#### [Aim of the exercise]
Identify and copy all lines of the material where the string "plus" is found.

Top of Data for this task

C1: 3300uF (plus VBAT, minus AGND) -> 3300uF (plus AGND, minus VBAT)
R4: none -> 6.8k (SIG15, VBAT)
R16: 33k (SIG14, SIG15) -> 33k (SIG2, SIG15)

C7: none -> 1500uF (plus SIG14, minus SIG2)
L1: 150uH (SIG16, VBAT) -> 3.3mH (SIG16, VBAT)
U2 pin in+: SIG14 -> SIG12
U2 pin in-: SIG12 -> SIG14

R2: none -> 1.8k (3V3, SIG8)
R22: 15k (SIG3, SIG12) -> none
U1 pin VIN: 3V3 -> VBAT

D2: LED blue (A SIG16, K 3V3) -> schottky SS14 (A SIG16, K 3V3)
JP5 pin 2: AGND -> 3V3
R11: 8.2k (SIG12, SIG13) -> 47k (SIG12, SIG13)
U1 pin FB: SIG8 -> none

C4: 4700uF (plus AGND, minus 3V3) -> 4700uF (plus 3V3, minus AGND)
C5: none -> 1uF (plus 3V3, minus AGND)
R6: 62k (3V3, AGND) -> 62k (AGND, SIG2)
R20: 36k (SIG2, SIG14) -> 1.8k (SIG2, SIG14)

Bottom of Data for this task

#### [Exercise result]
C1: 3300uF (plus VBAT, minus AGND) -> 3300uF (plus AGND, minus VBAT)
C7: none -> 1500uF (plus SIG14, minus SIG2)
C4: 4700uF (plus AGND, minus 3V3) -> 4700uF (plus 3V3, minus AGND)
C5: none -> 1uF (plus 3V3, minus AGND)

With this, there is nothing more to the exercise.